§ Exercise:
Express the lines of the material below as a JSON list of strings, one string per line and blank lines omitted, running from its first line through the line containing "Thomas [677, 162]".

######

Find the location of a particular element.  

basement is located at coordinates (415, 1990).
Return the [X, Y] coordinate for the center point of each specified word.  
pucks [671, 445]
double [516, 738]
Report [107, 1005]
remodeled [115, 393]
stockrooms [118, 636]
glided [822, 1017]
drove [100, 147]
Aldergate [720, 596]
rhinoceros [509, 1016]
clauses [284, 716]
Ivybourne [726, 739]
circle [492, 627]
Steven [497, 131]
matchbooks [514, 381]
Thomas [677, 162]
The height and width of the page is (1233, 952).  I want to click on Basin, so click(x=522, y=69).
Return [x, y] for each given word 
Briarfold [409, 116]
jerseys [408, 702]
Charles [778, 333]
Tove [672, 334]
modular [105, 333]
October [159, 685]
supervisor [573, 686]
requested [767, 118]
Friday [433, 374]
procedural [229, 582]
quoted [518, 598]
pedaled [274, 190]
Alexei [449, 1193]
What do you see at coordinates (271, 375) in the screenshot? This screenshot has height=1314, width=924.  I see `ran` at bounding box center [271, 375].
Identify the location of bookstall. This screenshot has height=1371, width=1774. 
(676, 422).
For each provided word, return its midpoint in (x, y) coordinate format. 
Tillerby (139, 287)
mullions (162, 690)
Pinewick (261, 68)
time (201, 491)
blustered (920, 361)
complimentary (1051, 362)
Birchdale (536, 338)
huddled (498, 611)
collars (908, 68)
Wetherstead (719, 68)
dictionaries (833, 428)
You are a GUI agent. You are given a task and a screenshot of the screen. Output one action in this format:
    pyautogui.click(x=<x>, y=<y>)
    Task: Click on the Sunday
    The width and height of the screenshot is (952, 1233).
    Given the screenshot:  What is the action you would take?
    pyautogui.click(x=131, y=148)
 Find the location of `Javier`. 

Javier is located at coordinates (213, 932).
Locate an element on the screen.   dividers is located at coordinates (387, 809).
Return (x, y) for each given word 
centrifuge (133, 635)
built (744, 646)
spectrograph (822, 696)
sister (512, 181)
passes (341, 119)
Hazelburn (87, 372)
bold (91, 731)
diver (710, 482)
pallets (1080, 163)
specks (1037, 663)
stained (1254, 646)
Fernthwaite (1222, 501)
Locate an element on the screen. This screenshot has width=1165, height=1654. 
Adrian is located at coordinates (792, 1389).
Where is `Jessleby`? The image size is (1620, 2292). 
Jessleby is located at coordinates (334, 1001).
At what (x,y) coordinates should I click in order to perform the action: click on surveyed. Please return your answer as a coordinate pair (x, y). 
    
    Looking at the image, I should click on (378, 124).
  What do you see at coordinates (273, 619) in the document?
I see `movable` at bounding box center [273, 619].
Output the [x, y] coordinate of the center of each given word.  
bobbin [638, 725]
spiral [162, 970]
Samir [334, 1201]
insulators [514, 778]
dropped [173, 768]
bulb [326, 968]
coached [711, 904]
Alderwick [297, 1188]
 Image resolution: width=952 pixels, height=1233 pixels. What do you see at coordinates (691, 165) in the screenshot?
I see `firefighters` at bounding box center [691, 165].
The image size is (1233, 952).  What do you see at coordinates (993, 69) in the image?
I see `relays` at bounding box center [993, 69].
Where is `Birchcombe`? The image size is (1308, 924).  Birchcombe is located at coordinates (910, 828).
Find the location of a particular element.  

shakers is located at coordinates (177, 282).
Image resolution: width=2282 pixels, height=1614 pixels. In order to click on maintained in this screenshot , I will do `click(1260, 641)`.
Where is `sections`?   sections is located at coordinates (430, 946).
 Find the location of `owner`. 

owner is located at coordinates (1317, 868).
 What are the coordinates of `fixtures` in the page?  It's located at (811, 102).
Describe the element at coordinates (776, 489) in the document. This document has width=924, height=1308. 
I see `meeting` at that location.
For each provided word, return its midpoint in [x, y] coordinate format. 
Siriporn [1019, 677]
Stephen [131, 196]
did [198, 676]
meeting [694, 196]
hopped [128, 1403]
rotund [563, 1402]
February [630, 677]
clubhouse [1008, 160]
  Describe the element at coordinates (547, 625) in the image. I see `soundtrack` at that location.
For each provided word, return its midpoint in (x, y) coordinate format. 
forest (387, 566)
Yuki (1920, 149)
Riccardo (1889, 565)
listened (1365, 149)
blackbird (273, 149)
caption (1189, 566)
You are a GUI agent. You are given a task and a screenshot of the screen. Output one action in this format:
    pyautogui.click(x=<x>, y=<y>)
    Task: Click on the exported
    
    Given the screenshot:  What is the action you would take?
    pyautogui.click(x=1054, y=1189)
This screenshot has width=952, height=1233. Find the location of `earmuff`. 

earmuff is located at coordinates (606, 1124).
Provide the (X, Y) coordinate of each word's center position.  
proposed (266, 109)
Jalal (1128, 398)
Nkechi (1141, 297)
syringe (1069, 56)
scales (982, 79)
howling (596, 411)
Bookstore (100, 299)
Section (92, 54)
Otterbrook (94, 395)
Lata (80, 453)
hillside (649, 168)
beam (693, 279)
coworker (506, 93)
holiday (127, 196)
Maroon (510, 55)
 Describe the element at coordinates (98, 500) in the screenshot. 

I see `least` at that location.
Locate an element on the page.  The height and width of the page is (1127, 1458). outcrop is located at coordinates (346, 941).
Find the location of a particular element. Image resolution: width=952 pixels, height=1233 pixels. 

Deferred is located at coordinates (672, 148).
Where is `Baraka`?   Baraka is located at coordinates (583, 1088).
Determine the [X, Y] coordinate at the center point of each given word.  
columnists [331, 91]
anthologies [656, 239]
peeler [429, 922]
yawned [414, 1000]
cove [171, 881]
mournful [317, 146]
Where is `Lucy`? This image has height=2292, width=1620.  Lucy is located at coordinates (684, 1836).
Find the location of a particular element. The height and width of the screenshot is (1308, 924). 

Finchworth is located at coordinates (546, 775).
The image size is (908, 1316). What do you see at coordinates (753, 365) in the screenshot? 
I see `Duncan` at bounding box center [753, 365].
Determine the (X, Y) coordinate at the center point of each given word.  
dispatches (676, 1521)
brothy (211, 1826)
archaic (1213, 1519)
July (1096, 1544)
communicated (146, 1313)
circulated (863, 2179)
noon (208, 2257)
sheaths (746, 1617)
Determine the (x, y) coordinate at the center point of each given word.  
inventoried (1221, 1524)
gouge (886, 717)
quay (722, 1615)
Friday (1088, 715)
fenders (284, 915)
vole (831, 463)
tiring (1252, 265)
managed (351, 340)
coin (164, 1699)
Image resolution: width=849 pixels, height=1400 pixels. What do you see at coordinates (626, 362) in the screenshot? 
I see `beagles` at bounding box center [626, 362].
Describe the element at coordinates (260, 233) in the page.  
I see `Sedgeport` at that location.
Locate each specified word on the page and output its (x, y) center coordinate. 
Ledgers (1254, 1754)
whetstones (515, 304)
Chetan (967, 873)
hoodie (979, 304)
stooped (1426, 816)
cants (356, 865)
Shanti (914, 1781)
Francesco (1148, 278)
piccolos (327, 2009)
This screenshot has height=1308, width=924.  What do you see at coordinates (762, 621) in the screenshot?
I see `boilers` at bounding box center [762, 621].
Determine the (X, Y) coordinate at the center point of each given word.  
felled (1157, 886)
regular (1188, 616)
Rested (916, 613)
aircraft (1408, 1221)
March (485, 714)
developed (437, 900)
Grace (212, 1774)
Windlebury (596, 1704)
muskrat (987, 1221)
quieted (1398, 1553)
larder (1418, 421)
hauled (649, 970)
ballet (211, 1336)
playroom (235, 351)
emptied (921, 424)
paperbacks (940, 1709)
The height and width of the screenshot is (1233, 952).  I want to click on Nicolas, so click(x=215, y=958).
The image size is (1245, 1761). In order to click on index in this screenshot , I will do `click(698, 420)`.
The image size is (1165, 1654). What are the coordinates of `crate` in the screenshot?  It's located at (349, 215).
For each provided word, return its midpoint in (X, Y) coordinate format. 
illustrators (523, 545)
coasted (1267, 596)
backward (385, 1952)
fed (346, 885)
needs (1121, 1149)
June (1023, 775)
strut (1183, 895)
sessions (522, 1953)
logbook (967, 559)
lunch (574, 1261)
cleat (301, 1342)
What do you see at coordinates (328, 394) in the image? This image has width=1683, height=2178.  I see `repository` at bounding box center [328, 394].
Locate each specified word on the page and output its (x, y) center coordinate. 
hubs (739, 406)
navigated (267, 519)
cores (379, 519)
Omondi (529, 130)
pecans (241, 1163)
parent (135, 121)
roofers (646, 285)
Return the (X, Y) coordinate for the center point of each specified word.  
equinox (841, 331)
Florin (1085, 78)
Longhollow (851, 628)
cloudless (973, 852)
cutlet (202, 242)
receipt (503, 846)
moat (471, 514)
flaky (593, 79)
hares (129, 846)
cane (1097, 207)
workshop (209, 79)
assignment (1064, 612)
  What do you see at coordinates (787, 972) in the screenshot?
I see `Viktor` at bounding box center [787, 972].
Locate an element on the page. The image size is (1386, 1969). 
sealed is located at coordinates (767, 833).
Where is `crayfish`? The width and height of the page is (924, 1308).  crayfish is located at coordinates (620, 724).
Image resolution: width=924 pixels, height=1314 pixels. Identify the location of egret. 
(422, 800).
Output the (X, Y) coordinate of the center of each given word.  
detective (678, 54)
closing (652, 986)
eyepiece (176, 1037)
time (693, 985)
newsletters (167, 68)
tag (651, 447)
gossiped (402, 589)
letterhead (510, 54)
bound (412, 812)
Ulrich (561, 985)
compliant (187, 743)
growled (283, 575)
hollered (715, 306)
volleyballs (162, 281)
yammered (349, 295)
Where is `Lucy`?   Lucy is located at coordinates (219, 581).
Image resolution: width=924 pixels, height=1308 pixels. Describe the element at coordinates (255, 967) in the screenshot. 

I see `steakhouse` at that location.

######

§ Exercise response:
[
  "Find the location of a particular element.  ",
  "basement is located at coordinates (415, 1990).",
  "Return the [X, Y] coordinate for the center point of each specified word.  ",
  "pucks [671, 445]",
  "double [516, 738]",
  "Report [107, 1005]",
  "remodeled [115, 393]",
  "stockrooms [118, 636]",
  "glided [822, 1017]",
  "drove [100, 147]",
  "Aldergate [720, 596]",
  "rhinoceros [509, 1016]",
  "clauses [284, 716]",
  "Ivybourne [726, 739]",
  "circle [492, 627]",
  "Steven [497, 131]",
  "matchbooks [514, 381]",
  "Thomas [677, 162]"
]